Could you reproduce every record below exactly, excluding all pictures?

(Beginning of Supplied information)

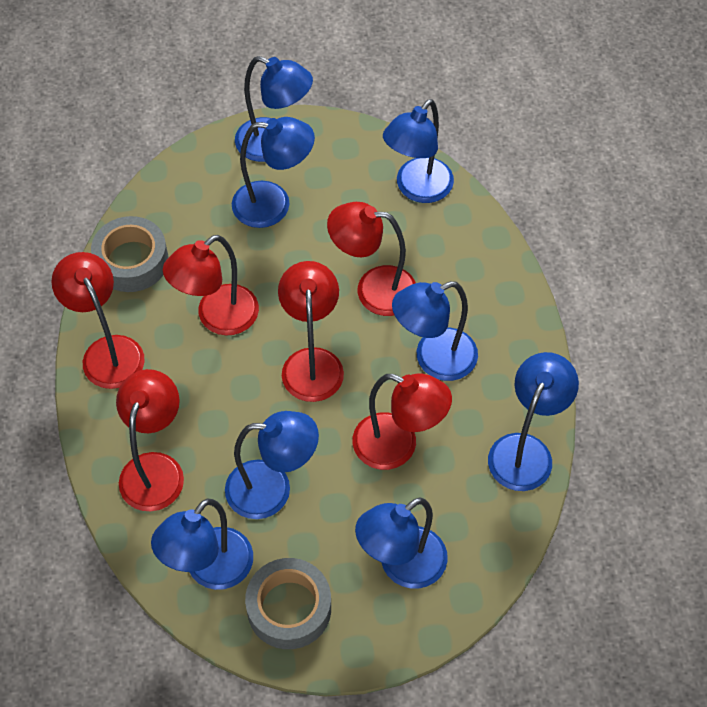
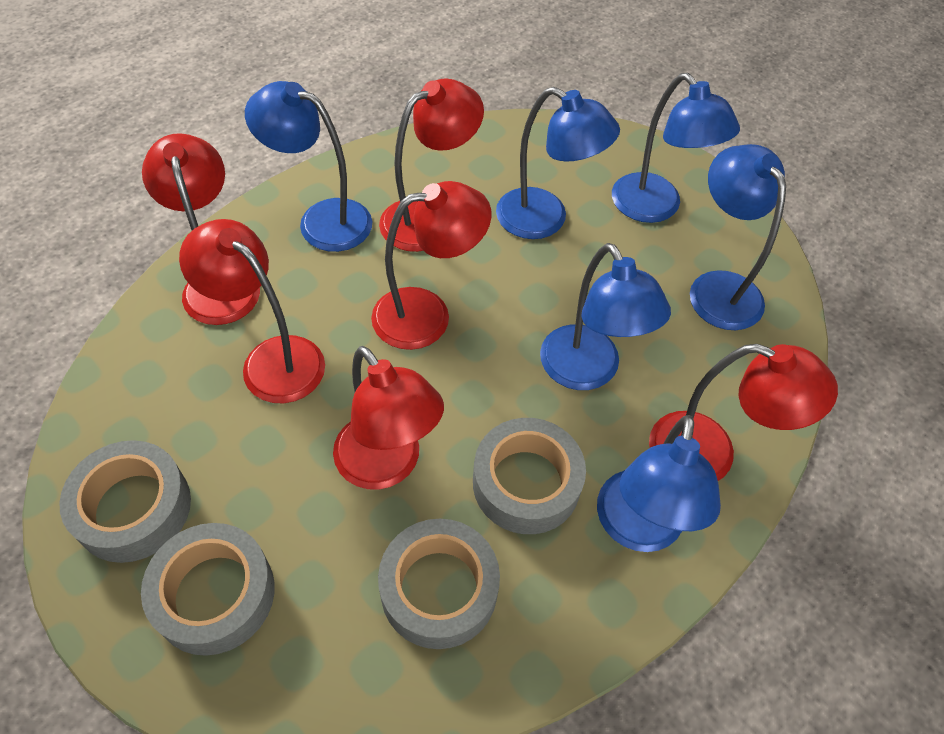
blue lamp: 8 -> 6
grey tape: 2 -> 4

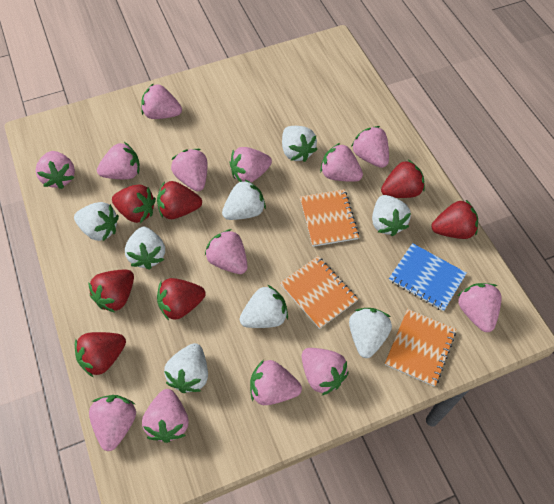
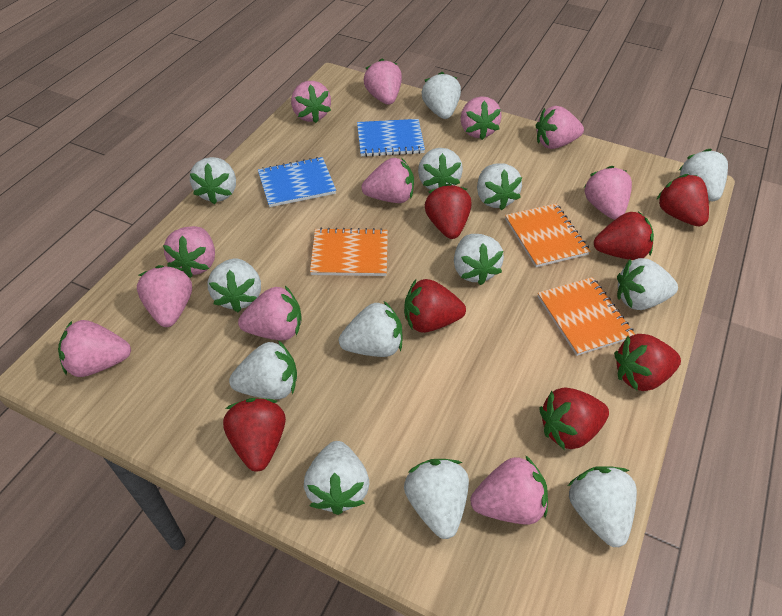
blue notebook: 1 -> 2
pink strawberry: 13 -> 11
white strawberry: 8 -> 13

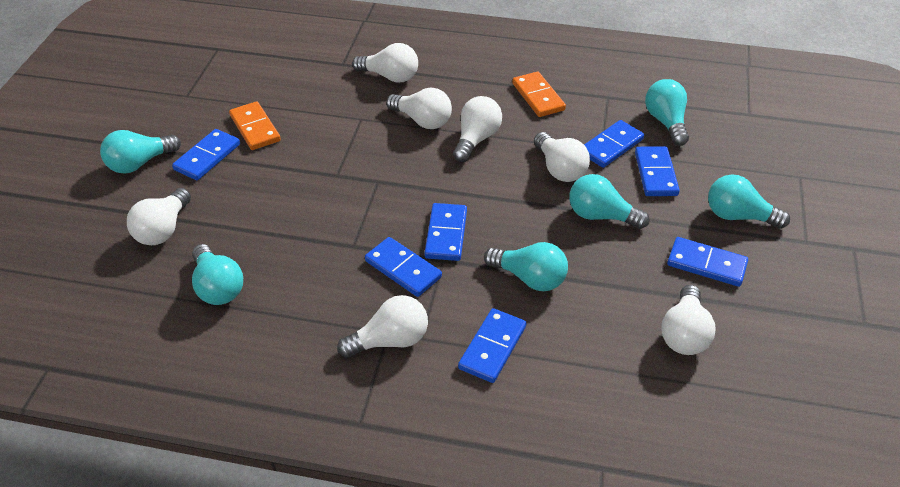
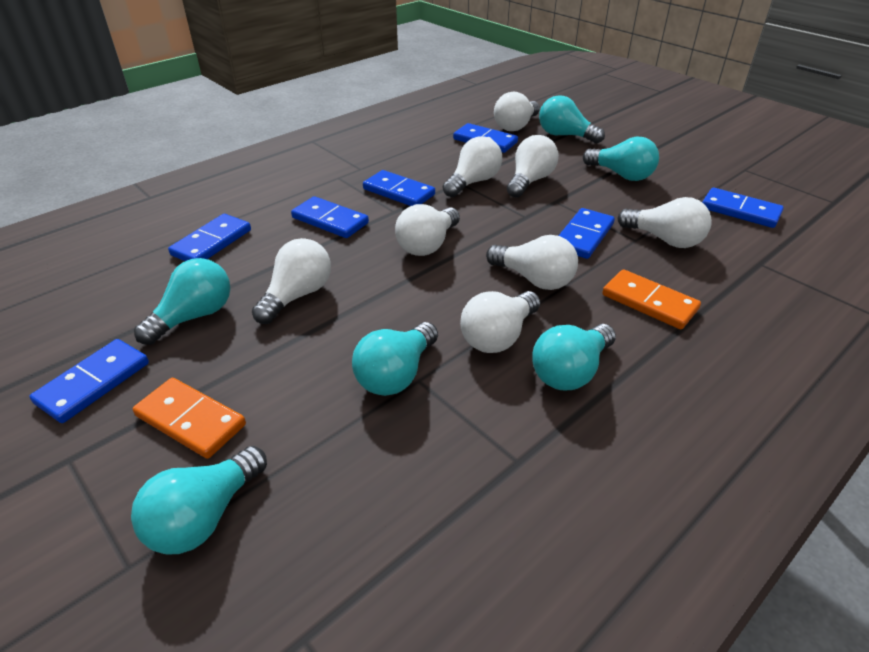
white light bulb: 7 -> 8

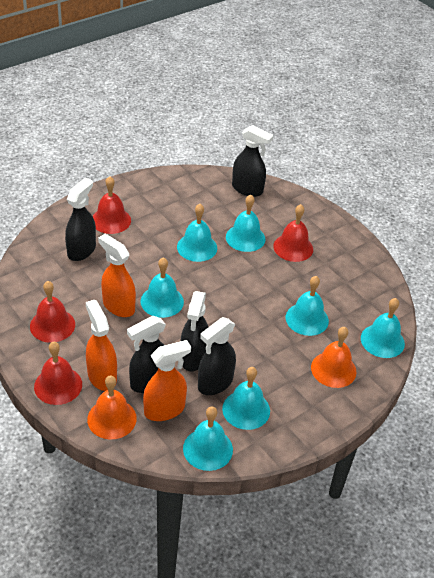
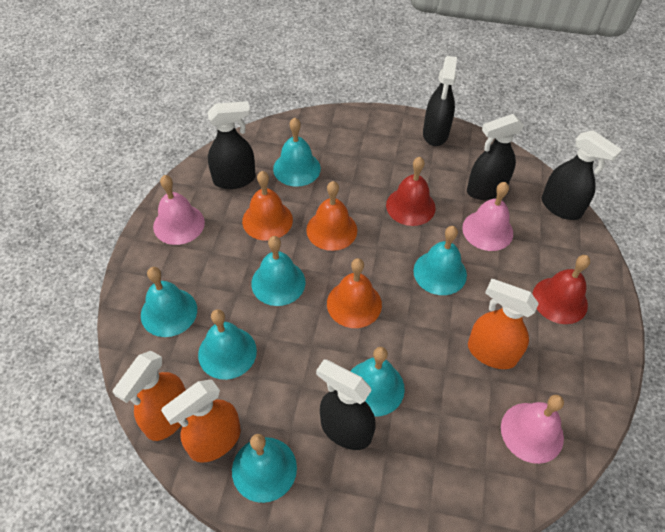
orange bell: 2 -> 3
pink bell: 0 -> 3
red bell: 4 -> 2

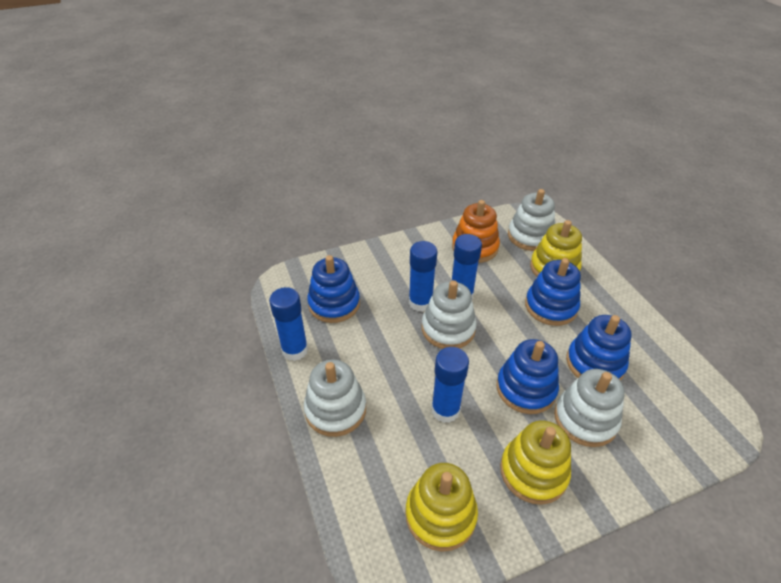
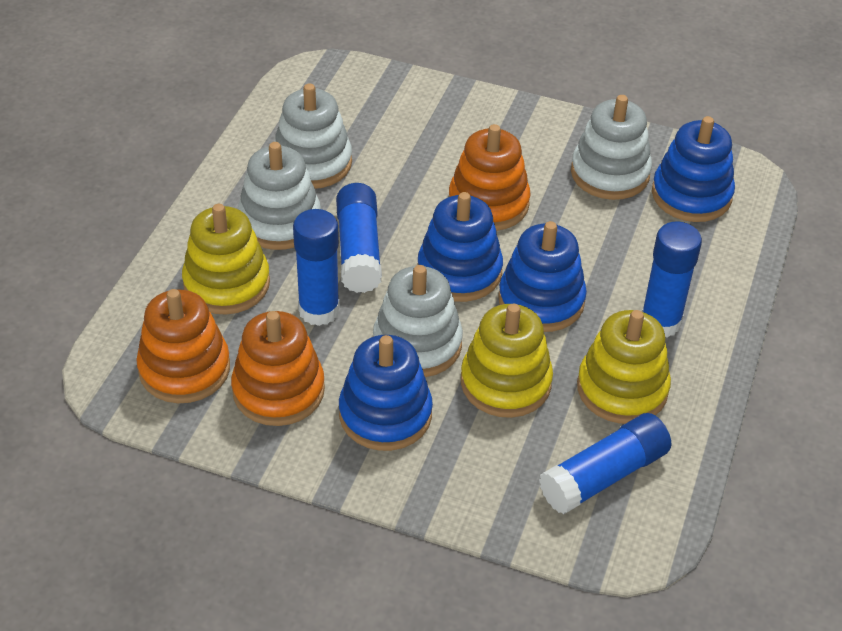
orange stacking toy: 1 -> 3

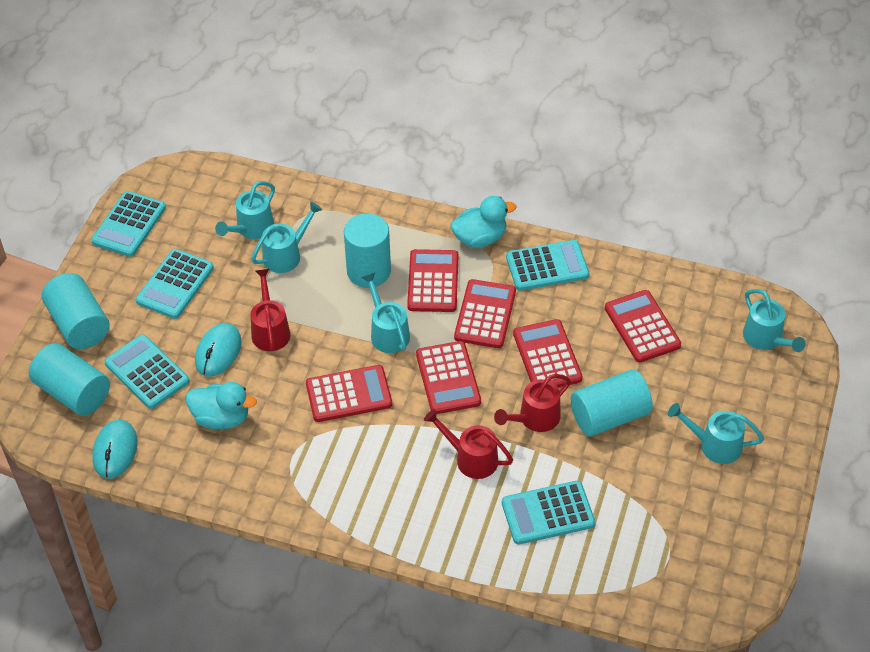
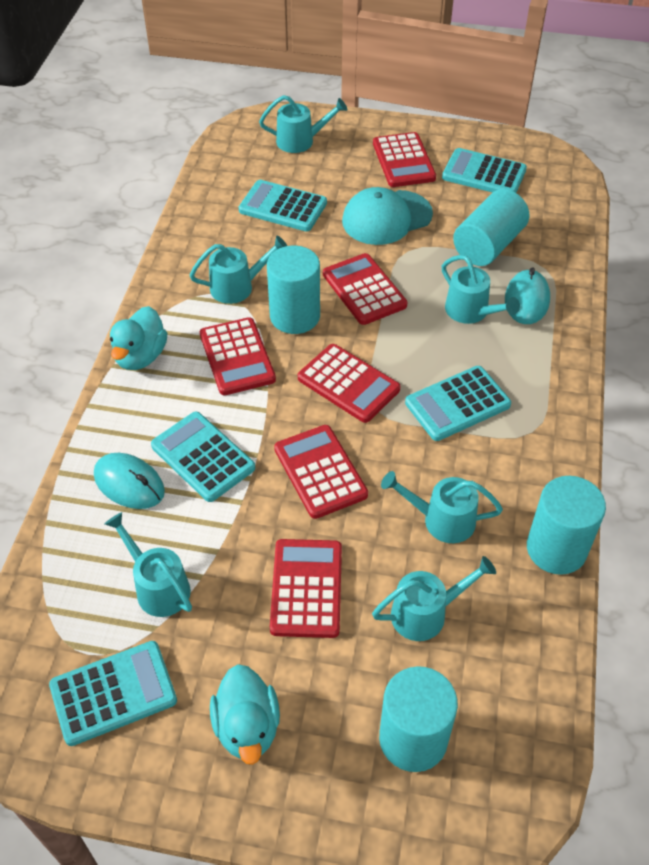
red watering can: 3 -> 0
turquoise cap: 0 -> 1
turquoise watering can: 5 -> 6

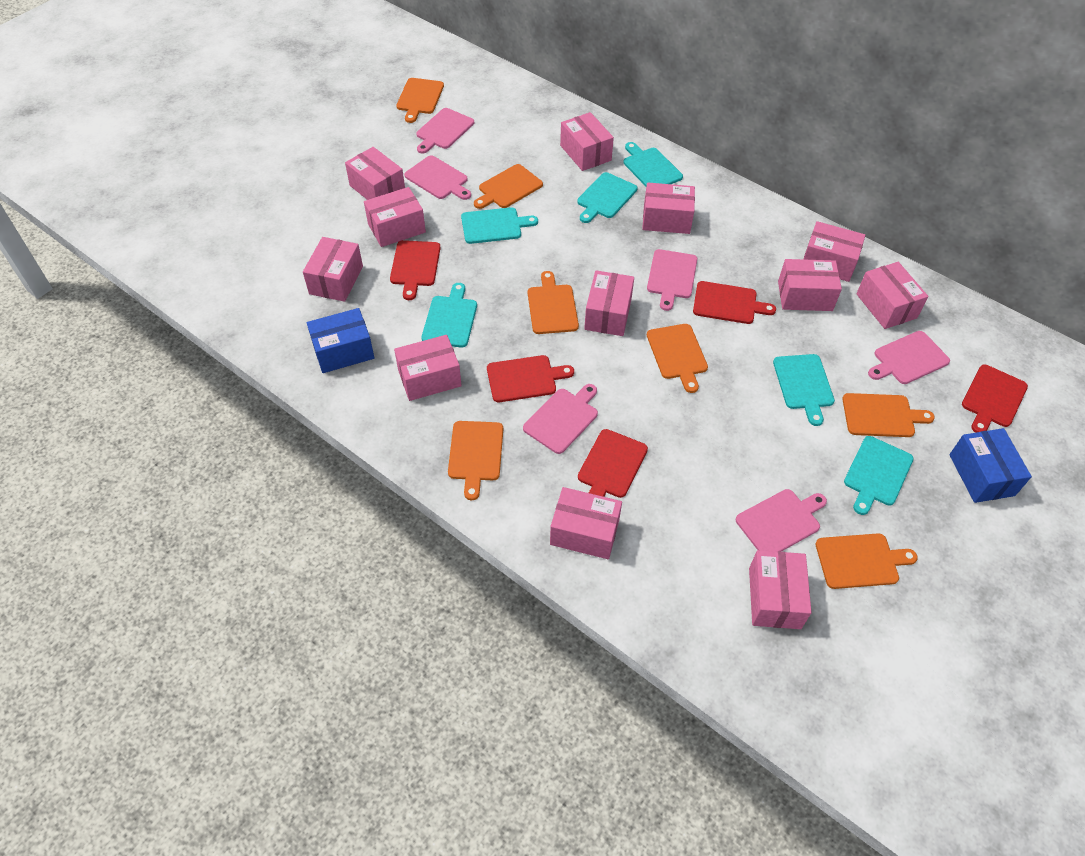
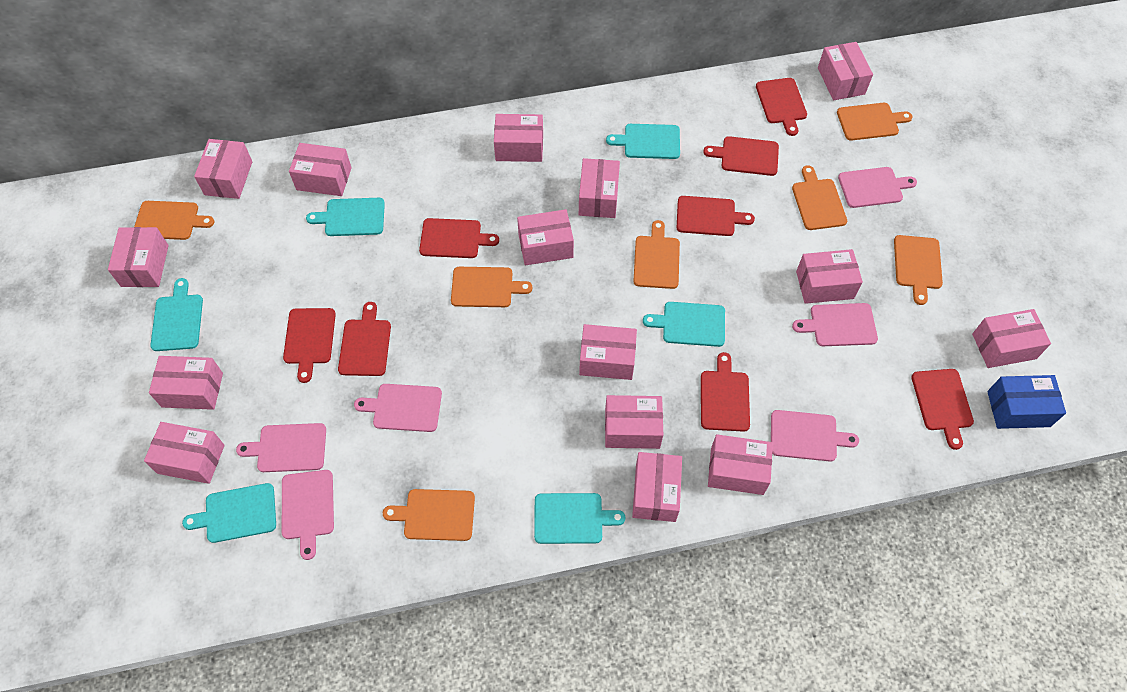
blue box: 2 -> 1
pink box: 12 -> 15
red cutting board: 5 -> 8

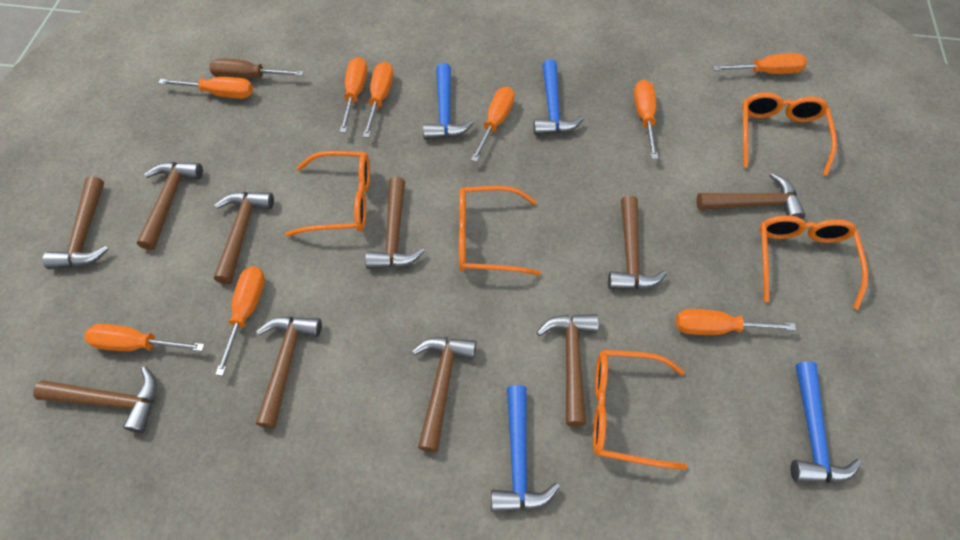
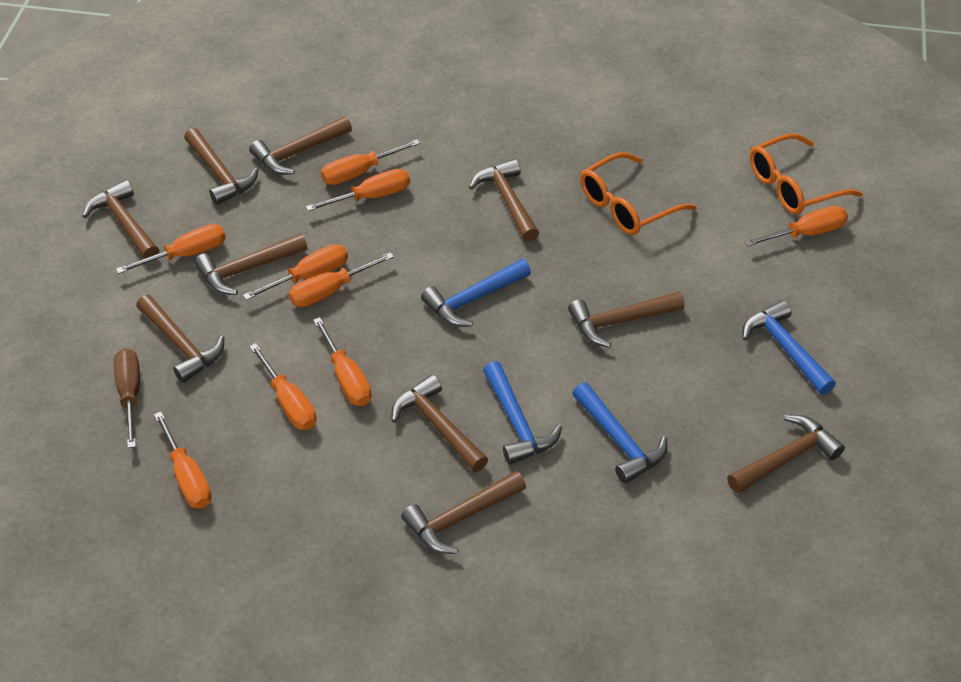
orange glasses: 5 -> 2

(End of Supplied information)

- **Response to this exercise**:
blue lamp: 8 -> 6
grey tape: 2 -> 4

blue notebook: 1 -> 2
pink strawberry: 13 -> 11
white strawberry: 8 -> 13

white light bulb: 7 -> 8

orange bell: 2 -> 3
pink bell: 0 -> 3
red bell: 4 -> 2

orange stacking toy: 1 -> 3

red watering can: 3 -> 0
turquoise cap: 0 -> 1
turquoise watering can: 5 -> 6

blue box: 2 -> 1
pink box: 12 -> 15
red cutting board: 5 -> 8

orange glasses: 5 -> 2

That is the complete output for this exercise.